→ What you are asked to do
In the rows below, find the line with "blue star: moved 10 px left, 1 px up" and the line with "black semicircle: moved". Write out every line from the first through the second, both included, word for word, and leave out the pictures.

→ Data entries

--

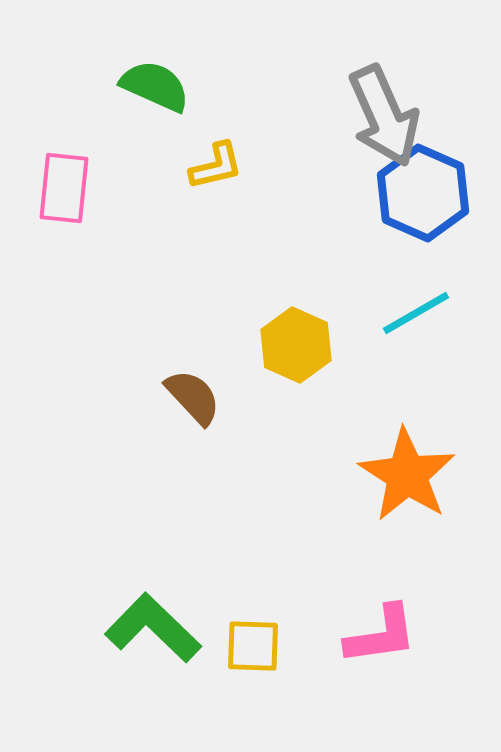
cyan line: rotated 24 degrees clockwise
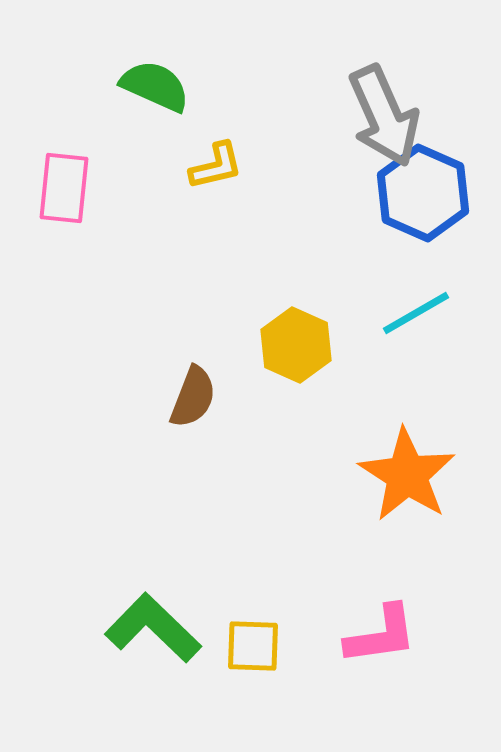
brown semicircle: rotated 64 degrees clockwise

--

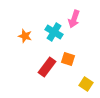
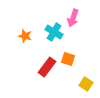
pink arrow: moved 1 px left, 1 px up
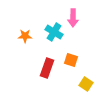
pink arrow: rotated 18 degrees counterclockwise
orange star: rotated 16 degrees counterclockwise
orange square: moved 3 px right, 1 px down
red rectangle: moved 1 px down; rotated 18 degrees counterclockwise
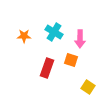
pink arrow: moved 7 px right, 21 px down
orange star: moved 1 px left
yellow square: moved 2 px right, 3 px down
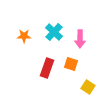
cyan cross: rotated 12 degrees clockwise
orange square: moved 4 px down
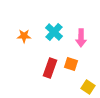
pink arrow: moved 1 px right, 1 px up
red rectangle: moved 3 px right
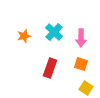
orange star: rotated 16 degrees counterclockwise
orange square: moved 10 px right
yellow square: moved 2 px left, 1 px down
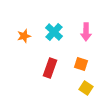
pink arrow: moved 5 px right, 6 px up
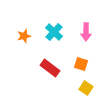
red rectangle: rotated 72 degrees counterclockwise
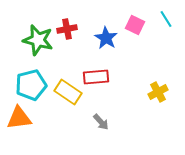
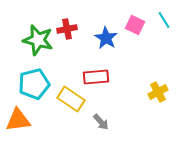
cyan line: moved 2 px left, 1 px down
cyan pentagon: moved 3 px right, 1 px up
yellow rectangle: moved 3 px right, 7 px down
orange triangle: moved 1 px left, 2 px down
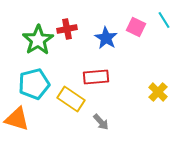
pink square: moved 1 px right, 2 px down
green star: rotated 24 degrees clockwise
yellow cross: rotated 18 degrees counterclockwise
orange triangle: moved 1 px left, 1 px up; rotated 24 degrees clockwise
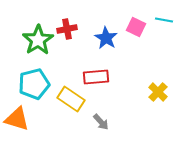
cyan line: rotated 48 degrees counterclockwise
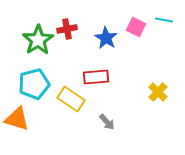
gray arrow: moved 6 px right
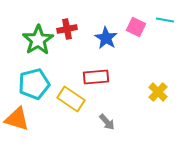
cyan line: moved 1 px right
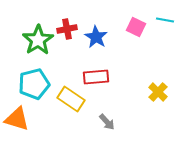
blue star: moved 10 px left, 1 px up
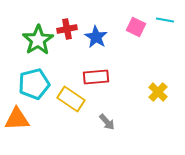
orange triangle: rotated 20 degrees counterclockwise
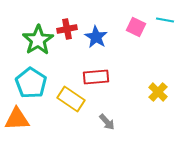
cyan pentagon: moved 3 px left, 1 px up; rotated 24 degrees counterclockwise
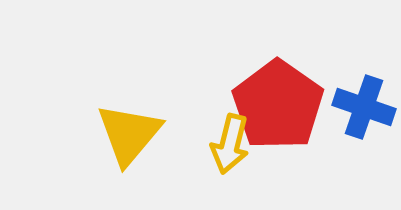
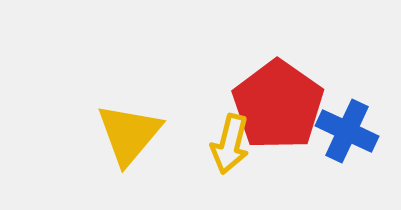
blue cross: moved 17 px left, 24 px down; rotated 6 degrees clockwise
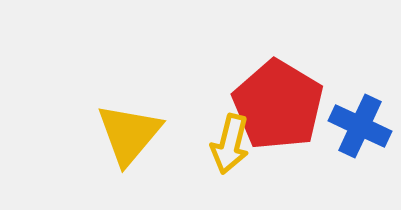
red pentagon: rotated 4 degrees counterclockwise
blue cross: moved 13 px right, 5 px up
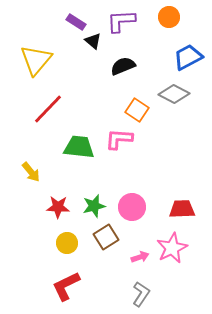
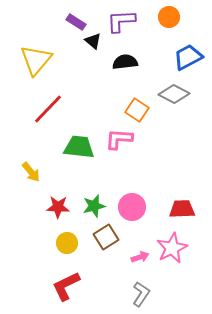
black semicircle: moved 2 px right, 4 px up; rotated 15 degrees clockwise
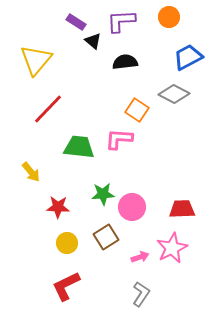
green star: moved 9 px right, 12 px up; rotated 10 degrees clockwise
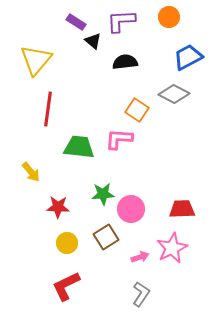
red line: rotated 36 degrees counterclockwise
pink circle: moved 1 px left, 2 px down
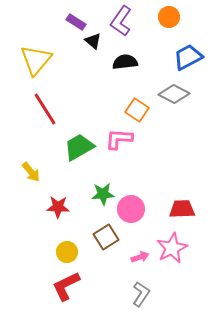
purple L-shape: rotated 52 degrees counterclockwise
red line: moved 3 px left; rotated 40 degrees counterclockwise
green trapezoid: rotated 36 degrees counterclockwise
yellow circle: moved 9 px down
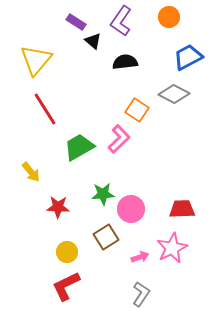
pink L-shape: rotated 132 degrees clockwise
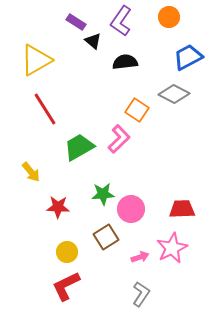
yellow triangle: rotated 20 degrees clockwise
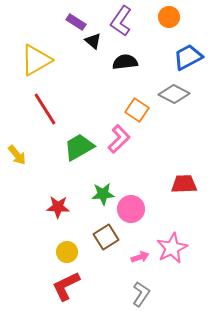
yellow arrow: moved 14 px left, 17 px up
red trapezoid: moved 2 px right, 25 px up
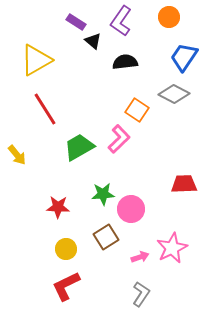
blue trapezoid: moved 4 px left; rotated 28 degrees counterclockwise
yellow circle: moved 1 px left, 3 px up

--

→ Exercise answer
blue star: moved 10 px left, 1 px up
orange triangle: rotated 20 degrees counterclockwise
cyan pentagon: moved 3 px left, 1 px up; rotated 24 degrees counterclockwise
blue cross: moved 17 px left, 24 px down; rotated 6 degrees clockwise
red pentagon: rotated 4 degrees counterclockwise
blue cross: moved 13 px right, 5 px up
black semicircle: moved 2 px right, 4 px up; rotated 15 degrees clockwise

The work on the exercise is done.